Prompt:
In the lines below, find how many contain the word "breast" and report that figure alone.

────────

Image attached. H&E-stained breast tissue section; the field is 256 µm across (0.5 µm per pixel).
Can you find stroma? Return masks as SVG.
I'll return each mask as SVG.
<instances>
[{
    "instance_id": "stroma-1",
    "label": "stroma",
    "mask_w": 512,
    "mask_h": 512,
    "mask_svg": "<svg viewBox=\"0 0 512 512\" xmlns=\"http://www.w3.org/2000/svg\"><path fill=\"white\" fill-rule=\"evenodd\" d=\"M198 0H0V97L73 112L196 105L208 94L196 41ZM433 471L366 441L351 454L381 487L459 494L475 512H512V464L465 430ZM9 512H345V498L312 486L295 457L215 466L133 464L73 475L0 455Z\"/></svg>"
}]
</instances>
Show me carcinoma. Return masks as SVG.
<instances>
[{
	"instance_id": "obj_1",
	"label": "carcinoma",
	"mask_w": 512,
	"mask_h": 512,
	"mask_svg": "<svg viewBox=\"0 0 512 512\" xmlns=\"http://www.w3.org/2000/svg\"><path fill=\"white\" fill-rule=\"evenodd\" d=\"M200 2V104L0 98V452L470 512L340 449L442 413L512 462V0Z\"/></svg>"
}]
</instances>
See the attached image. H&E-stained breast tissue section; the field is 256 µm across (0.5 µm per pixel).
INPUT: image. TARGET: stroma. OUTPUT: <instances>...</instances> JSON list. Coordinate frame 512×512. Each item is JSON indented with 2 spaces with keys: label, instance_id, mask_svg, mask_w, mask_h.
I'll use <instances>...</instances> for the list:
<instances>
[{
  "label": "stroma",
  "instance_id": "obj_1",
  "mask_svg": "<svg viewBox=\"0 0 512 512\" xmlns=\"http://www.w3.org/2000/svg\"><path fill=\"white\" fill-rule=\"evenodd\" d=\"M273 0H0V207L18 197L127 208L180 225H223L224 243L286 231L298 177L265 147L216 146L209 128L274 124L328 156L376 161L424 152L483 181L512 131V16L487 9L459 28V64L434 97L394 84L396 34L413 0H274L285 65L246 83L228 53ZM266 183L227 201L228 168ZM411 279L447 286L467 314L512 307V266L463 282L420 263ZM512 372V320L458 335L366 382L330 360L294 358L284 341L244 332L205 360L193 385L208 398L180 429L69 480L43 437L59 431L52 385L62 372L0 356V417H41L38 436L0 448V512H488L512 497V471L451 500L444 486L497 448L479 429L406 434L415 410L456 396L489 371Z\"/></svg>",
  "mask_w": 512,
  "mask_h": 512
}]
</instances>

────────

The output:
2